Where does the string "VBUS" appear? Copy every line of the entries below that holds it.

====

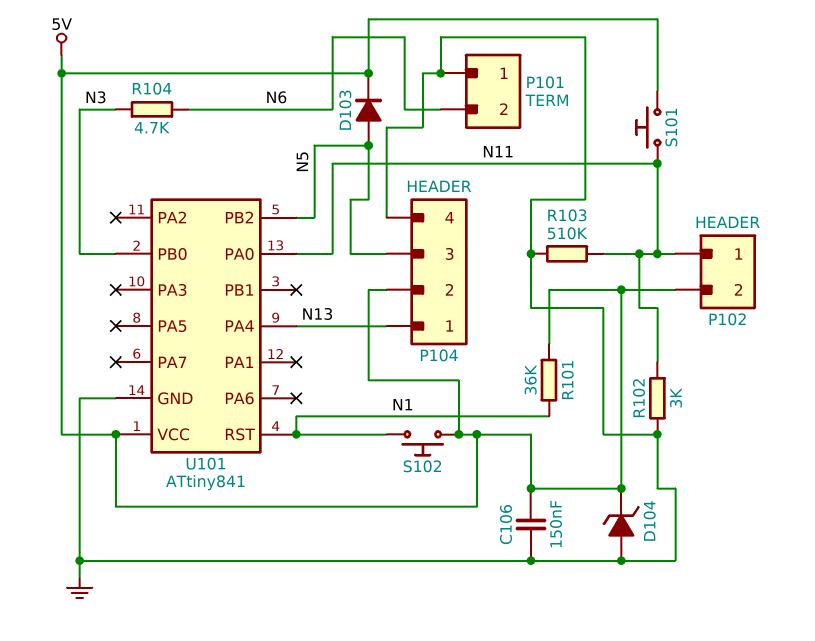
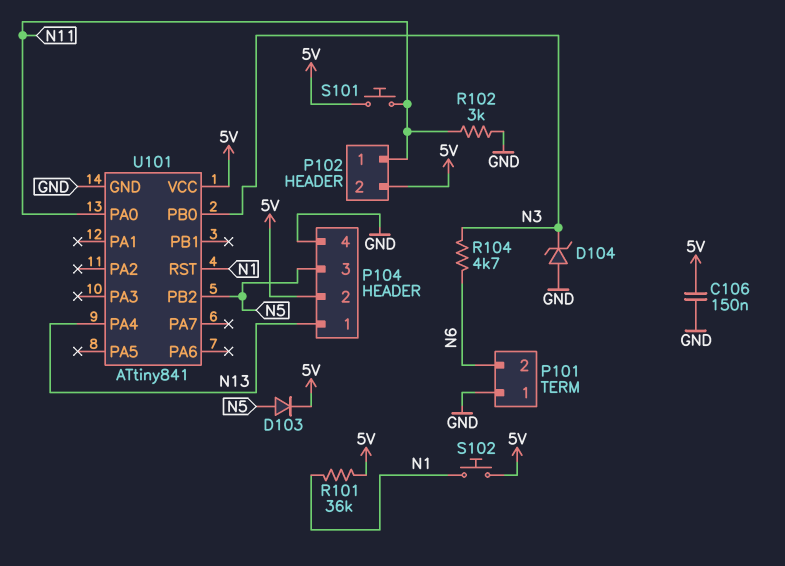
D104: zener (A GND, K 5V) -> zener (A GND, K N3)
R103: 510k (GND, N11) -> none

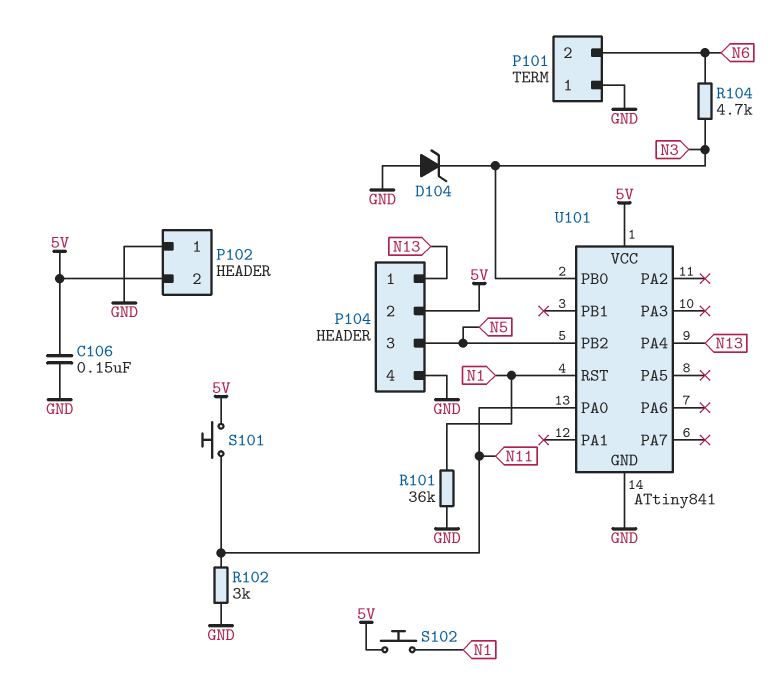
D103: diode (A N5, K 5V) -> none
P102 pin 1: N11 -> GND
R101: 36k (5V, N1) -> 36k (GND, N1)

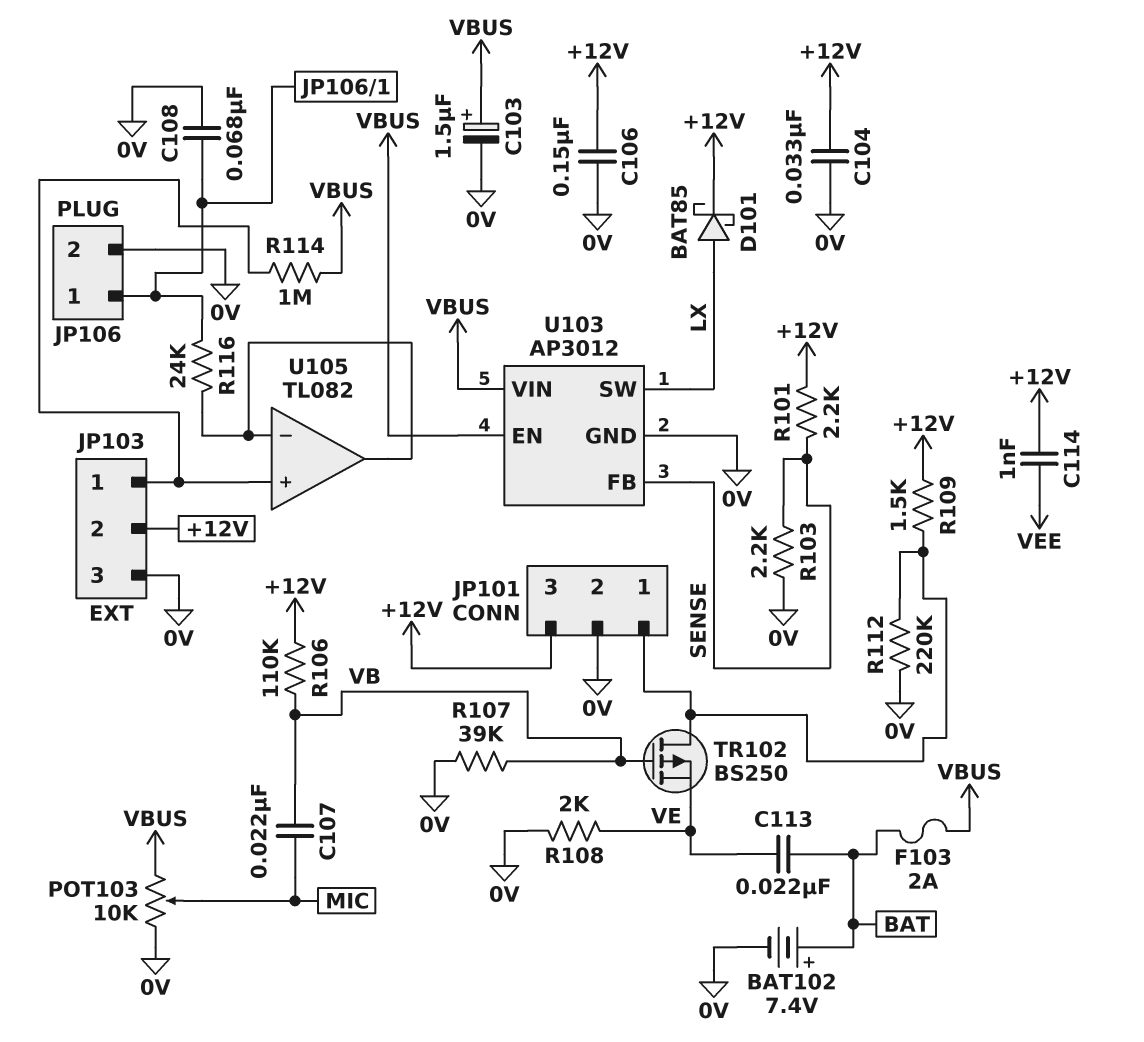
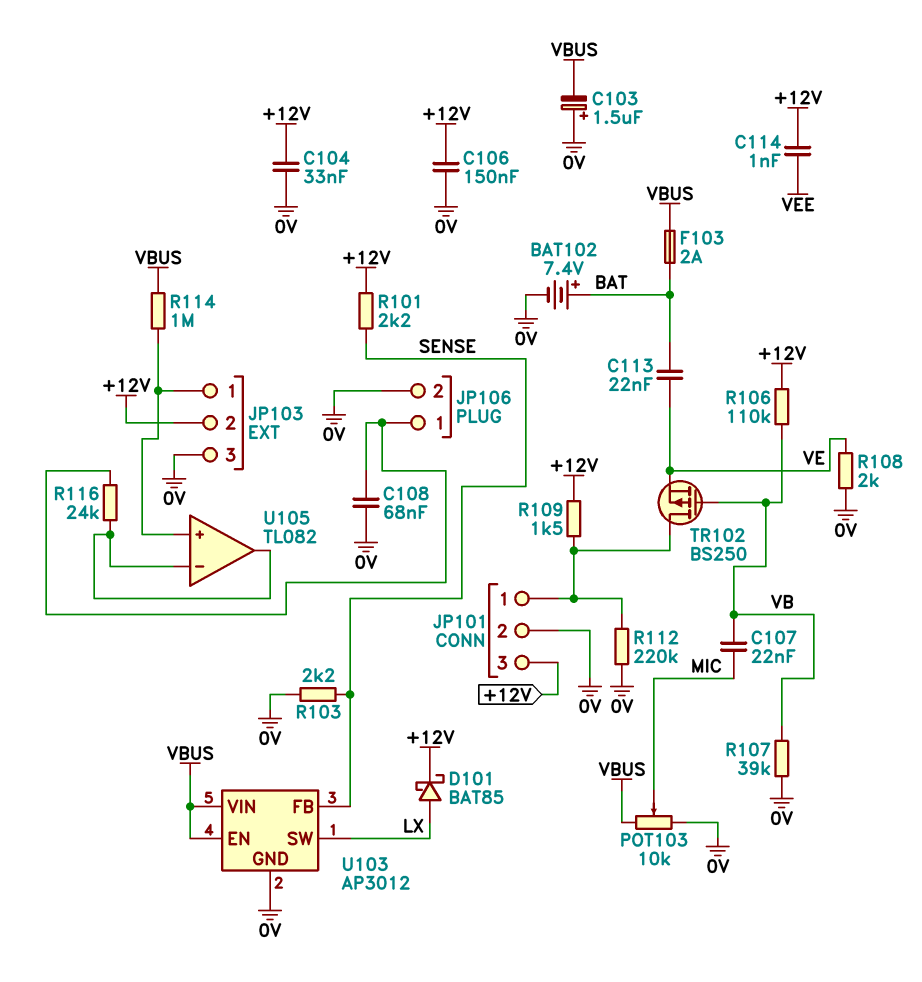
C103: 1.5uF (plus VBUS, minus 0V) -> 1.5uF (plus 0V, minus VBUS)

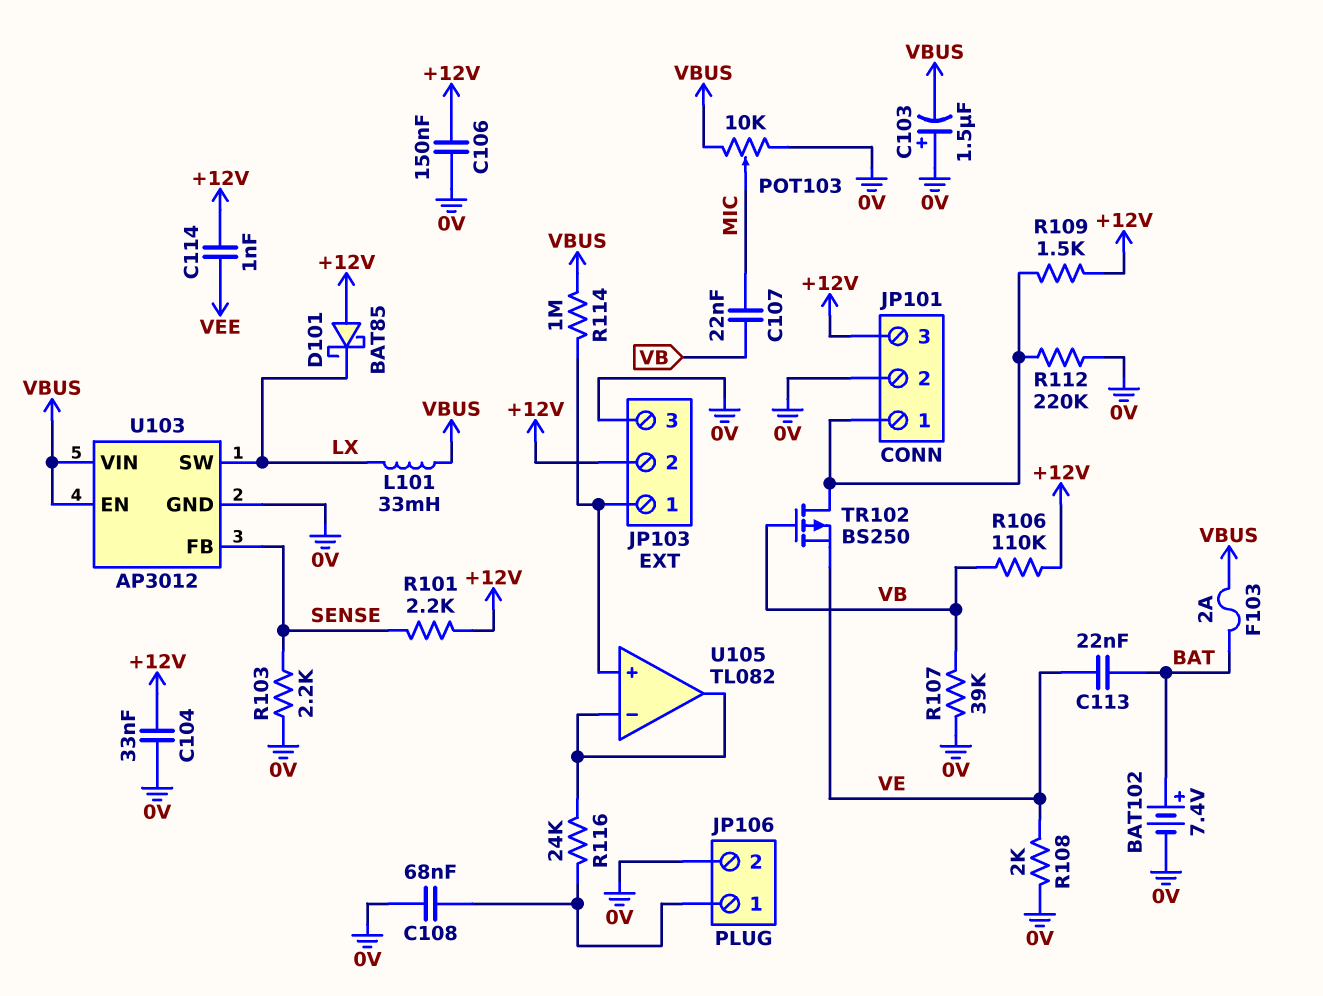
D101: schottky BAT85 (A LX, K +12V) -> schottky BAT85 (A +12V, K LX)
L101: none -> 33mH (LX, VBUS)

====

- _Response area_
C103: 1.5uF (plus VBUS, minus 0V) -> 1.5uF (plus 0V, minus VBUS)
L101: none -> 33mH (LX, VBUS)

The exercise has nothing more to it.